» **GOAL OF THE EXERCISE**
Below are the records; give the number of their lines that contain the word "removed" and nothing more.

» **PROVIDED RECORDS**
^^^^
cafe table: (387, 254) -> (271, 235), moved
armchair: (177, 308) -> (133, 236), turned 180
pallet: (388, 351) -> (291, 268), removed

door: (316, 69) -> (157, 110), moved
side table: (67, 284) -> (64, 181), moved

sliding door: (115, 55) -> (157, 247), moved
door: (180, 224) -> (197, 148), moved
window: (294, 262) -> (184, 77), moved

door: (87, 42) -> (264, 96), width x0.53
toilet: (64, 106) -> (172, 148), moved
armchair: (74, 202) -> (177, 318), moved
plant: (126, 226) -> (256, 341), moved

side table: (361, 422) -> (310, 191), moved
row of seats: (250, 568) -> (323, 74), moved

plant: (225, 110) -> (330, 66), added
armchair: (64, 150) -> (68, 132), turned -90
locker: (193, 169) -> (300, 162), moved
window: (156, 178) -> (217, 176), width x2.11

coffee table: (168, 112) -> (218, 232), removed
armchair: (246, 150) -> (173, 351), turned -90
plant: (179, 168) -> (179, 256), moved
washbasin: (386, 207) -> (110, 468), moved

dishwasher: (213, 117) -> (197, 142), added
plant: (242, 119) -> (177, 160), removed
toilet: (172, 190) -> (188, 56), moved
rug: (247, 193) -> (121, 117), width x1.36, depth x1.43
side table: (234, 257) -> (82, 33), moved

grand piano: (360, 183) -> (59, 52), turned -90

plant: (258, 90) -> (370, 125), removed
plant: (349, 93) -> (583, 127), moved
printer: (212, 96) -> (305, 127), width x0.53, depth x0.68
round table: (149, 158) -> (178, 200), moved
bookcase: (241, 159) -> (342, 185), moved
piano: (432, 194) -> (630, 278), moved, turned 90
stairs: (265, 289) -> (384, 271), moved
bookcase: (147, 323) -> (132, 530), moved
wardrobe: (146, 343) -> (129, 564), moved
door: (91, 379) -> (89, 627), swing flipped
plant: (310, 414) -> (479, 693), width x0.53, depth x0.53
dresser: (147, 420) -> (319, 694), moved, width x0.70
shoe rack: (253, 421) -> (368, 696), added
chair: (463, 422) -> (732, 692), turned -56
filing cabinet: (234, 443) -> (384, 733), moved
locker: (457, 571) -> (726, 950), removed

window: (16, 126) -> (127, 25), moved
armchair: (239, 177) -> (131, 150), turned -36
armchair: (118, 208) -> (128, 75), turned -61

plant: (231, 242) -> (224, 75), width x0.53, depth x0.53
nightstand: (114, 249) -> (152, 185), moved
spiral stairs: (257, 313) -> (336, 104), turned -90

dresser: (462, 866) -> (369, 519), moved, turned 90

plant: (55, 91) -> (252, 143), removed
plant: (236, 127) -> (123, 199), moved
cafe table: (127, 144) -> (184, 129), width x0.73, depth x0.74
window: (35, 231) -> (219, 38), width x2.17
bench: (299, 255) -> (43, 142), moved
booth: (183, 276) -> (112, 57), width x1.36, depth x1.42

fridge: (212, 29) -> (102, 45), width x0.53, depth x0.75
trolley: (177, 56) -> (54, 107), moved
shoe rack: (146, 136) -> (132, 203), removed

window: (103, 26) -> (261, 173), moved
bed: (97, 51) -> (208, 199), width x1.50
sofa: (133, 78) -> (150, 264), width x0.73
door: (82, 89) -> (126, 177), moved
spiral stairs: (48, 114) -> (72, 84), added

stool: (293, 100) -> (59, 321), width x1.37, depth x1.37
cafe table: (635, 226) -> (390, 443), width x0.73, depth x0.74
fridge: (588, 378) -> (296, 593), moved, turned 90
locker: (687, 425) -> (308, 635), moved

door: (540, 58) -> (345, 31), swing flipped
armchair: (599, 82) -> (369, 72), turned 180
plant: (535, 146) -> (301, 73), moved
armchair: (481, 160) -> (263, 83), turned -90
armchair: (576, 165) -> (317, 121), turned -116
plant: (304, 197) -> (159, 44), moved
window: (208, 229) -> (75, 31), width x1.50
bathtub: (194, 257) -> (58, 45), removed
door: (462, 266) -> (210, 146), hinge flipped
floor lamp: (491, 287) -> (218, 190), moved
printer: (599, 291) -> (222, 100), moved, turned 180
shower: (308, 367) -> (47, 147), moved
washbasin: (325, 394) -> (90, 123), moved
^^^^
» **SOLUTION FOR THIS EXERCISE**
8